_Brief_.
Restate the data that follows exactly as it stands, beginning with the first line and ending with the line that contains "red star: (59, 52) -> (101, 46), moved".

#####

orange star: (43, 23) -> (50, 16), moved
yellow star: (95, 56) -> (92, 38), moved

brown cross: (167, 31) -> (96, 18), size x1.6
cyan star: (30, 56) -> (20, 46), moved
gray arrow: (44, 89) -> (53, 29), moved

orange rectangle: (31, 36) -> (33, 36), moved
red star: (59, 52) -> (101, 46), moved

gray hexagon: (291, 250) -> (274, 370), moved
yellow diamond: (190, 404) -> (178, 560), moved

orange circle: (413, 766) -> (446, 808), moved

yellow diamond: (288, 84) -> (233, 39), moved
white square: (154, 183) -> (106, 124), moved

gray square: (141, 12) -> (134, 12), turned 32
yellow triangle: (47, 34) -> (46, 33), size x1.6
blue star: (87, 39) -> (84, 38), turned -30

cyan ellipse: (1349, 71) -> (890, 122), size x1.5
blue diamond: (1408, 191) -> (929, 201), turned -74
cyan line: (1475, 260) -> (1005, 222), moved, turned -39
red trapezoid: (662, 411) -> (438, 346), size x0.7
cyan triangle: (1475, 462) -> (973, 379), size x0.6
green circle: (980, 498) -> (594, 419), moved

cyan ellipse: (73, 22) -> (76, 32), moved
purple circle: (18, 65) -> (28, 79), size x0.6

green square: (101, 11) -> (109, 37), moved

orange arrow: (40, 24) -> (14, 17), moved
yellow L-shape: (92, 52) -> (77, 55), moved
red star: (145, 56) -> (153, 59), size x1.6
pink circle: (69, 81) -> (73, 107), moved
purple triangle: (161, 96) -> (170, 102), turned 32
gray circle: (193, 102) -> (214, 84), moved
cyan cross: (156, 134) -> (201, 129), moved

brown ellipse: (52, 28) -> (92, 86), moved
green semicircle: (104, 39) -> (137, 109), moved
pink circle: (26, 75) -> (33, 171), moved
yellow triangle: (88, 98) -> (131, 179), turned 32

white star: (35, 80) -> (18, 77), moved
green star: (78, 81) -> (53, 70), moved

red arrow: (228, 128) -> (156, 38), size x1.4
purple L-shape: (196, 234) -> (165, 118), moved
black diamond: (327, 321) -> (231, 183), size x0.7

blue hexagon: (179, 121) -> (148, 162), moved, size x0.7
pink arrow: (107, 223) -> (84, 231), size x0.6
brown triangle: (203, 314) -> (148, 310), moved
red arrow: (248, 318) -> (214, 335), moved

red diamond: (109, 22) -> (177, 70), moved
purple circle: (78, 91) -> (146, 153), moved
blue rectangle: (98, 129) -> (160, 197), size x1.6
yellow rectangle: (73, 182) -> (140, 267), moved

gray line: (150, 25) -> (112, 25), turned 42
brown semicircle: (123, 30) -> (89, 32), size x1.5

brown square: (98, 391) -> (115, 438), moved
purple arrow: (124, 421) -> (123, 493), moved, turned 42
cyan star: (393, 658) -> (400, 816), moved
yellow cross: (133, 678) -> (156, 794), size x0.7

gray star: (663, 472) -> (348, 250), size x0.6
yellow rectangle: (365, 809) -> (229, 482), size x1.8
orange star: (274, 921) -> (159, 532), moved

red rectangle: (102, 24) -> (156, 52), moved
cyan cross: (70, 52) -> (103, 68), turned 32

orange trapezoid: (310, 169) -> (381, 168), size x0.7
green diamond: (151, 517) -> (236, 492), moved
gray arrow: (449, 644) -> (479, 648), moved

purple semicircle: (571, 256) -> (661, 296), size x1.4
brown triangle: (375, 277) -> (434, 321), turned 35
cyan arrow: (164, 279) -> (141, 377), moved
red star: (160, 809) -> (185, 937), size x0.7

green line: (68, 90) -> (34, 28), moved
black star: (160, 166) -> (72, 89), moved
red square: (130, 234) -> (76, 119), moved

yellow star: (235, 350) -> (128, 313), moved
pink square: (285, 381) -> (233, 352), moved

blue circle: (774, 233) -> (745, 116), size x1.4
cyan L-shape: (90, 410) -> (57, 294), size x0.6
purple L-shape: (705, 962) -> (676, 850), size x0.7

#####

_Answer below_.
orange star: (43, 23) -> (50, 16), moved
yellow star: (95, 56) -> (92, 38), moved

brown cross: (167, 31) -> (96, 18), size x1.6
cyan star: (30, 56) -> (20, 46), moved
gray arrow: (44, 89) -> (53, 29), moved

orange rectangle: (31, 36) -> (33, 36), moved
red star: (59, 52) -> (101, 46), moved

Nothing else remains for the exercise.